▸ **Exercise objective**
Each line from the first line of the entries through the line holding "pos1: [328, 266]" is to be restated word for word; nothing else, and no picture, belongs in the answer.

(Before-and-after object listings)
^^^^
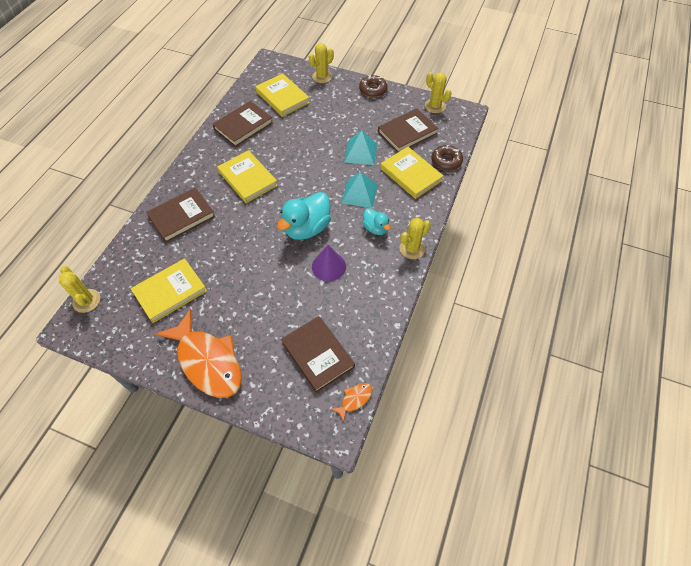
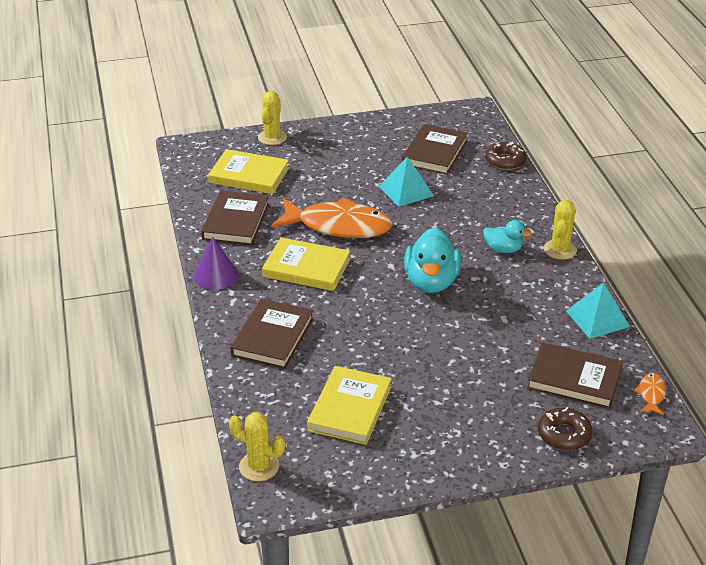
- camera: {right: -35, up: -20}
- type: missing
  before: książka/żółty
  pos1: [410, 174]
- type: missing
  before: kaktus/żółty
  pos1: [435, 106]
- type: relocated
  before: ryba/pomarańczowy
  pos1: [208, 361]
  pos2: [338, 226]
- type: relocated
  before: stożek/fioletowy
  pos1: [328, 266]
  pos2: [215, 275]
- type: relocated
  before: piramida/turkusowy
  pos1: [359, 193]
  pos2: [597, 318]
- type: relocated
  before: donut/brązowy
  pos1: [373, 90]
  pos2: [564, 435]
^^^^
▸ **Answer**
- camera: {right: -35, up: -20}
- type: missing
  before: książka/żółty
  pos1: [410, 174]
- type: missing
  before: kaktus/żółty
  pos1: [435, 106]
- type: relocated
  before: ryba/pomarańczowy
  pos1: [208, 361]
  pos2: [338, 226]
- type: relocated
  before: stożek/fioletowy
  pos1: [328, 266]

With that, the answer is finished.